_What this task involves_: Among the records that follow, how many lines contain the word "regla"? Give the number and no other words.

_Information provided_:
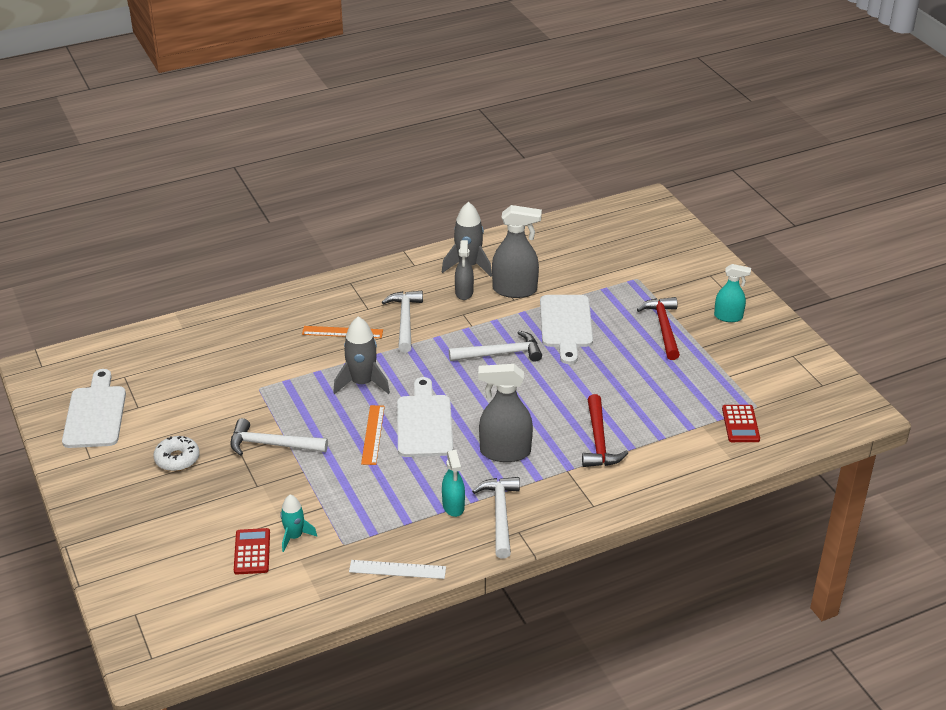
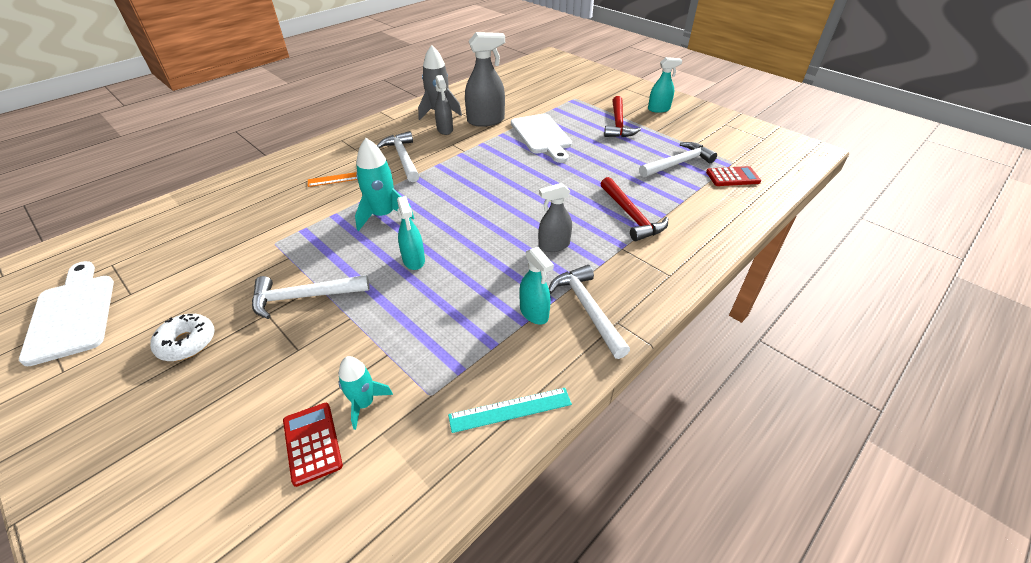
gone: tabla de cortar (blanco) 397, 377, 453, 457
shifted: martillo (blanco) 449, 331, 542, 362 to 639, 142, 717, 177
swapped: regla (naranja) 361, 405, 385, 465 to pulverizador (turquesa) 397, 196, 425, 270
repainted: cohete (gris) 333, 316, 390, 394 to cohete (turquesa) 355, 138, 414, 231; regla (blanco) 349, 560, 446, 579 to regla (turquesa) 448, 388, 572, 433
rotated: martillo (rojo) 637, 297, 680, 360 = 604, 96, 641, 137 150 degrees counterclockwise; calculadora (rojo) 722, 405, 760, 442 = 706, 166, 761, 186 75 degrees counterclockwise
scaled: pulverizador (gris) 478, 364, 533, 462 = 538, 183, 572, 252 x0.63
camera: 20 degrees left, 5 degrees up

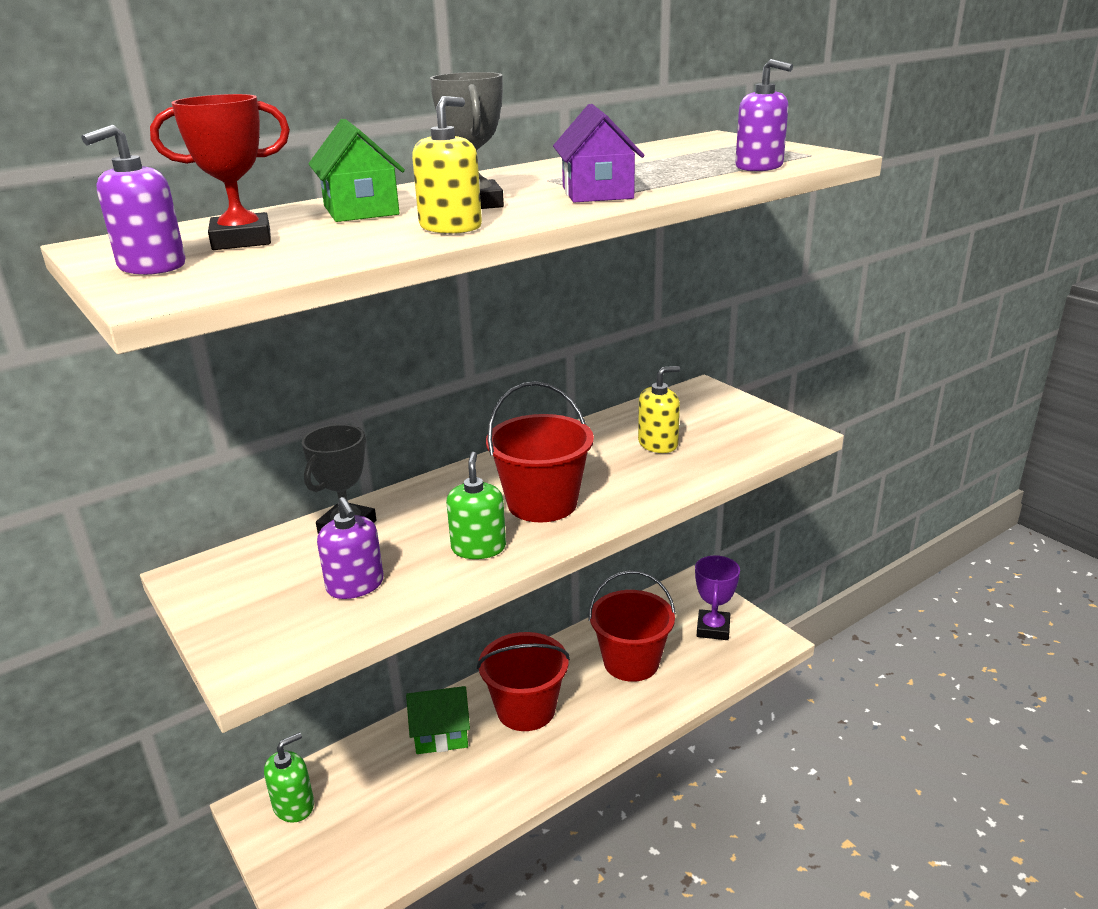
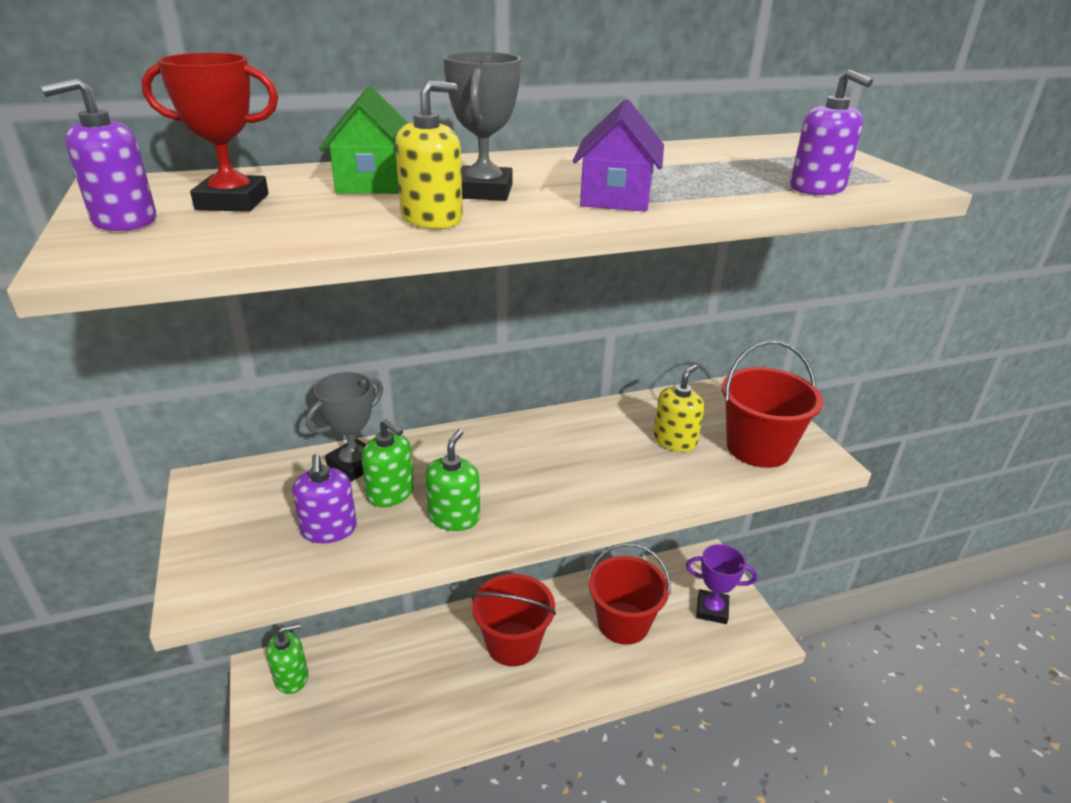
gone: casa (verde) 406, 686, 470, 754
new: dispensador de jabón (verde) 361, 419, 414, 507
shifted: balde (rojo) 486, 381, 594, 522 to 722, 340, 823, 468
rotated: dispensador de jabón (amarillo) 638, 366, 680, 453 = 653, 364, 704, 452 45 degrees counterclockwise; trofeo (morado) 695, 555, 740, 640 = 686, 544, 757, 624 75 degrees clockwise
camera: 15 degrees right, 5 degrees up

_Answer below_: 2